Activity
Look below for the line that has "removed | purple". Set down the lines from there through the line that has "replaced | brown", exactly as written.

Supplied data

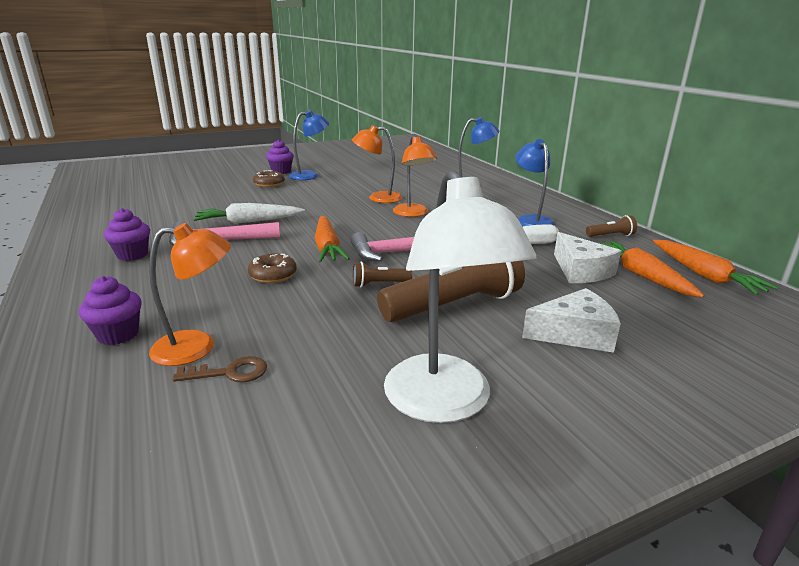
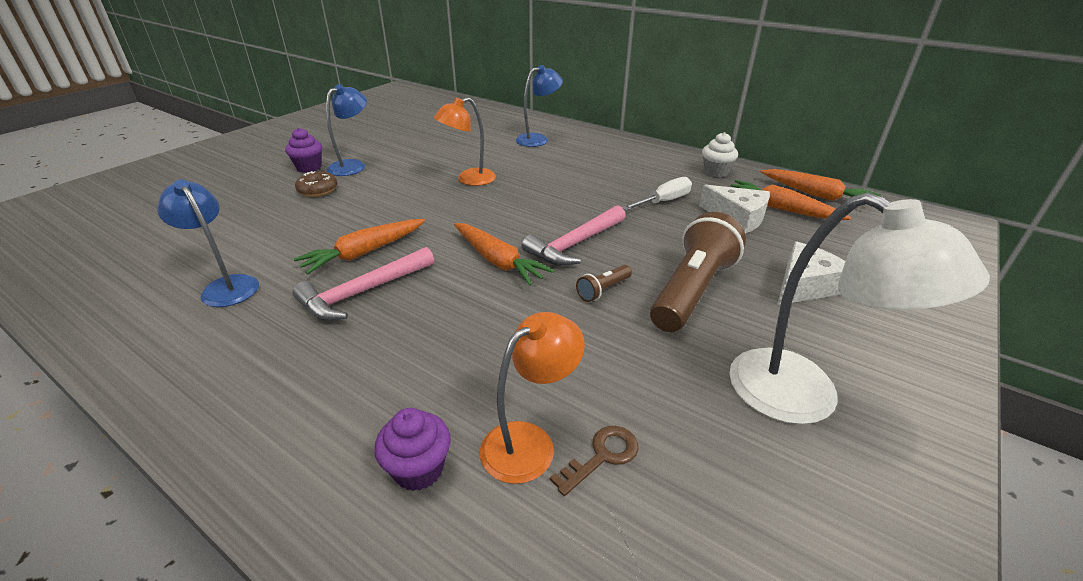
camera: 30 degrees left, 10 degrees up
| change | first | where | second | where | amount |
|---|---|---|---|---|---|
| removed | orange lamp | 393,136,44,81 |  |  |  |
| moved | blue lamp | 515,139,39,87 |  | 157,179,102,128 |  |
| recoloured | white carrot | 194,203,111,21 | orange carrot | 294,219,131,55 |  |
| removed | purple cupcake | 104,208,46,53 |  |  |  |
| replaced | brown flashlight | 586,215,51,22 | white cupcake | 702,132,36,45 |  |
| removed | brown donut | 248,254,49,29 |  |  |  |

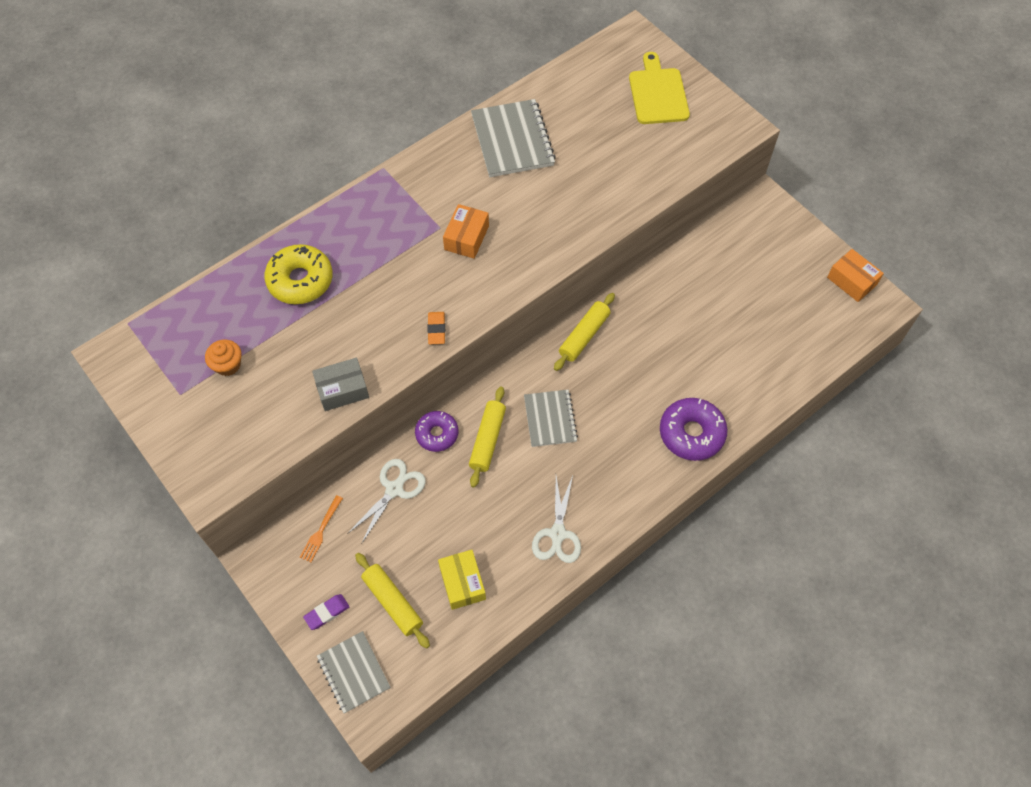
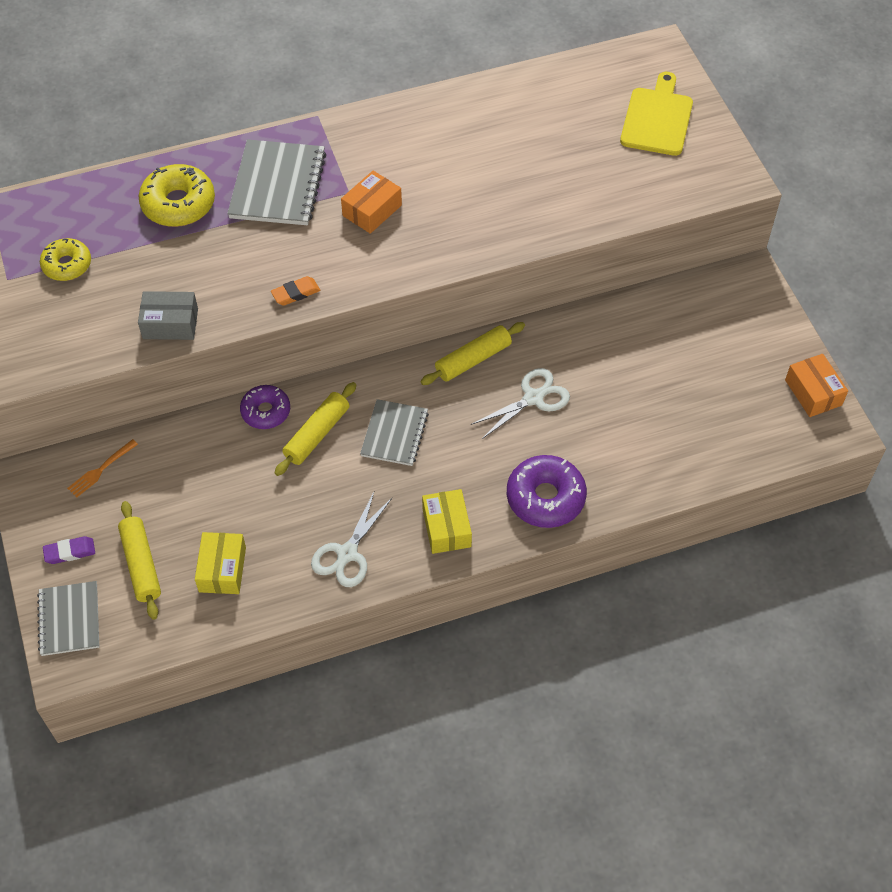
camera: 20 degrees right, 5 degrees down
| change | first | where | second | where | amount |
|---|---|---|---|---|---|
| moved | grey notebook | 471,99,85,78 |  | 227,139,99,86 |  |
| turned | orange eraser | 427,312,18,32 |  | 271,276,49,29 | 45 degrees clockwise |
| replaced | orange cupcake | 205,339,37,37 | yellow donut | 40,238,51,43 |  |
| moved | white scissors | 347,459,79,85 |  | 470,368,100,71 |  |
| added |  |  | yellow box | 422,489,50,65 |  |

==

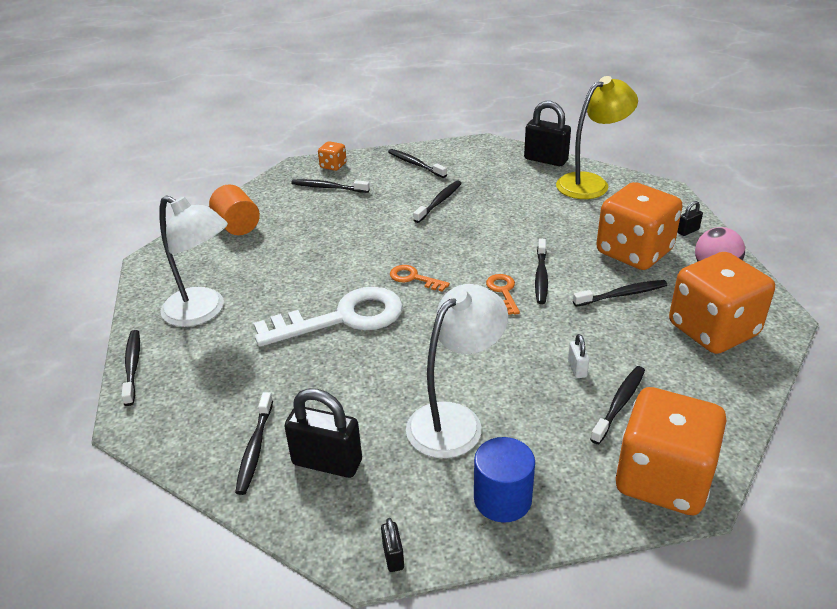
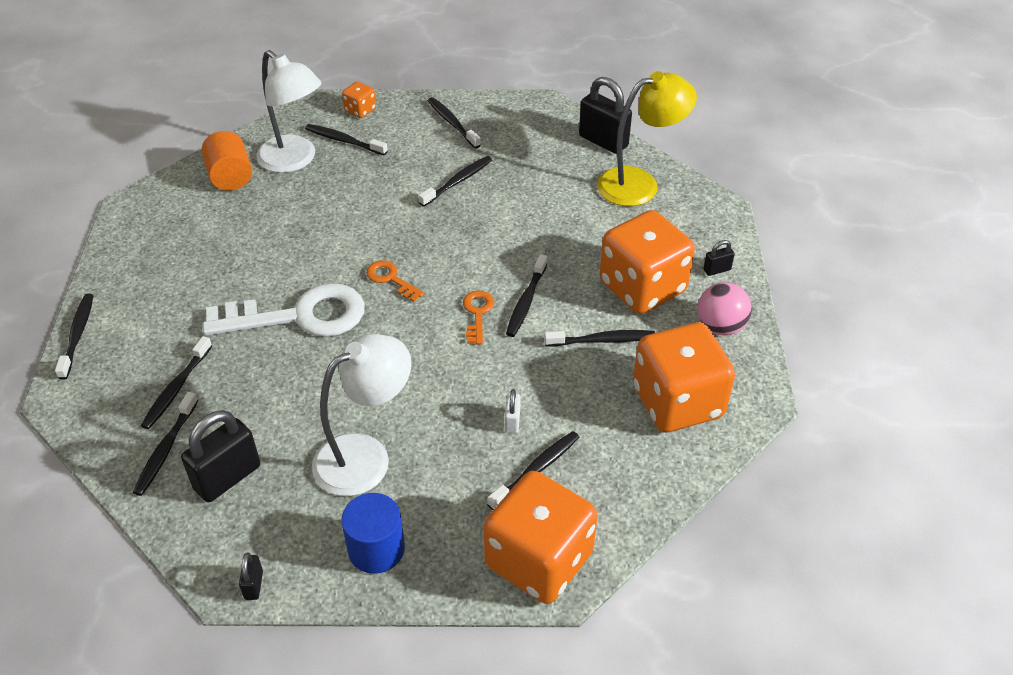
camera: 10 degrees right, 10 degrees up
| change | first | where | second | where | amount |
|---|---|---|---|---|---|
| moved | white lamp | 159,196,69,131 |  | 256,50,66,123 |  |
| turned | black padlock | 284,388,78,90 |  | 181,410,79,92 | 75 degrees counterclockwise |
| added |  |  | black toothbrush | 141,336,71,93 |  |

Worked solution
| removed | purple cupcake | 104,208,46,53 |  |  |  |
| replaced | brown flashlight | 586,215,51,22 | white cupcake | 702,132,36,45 |  |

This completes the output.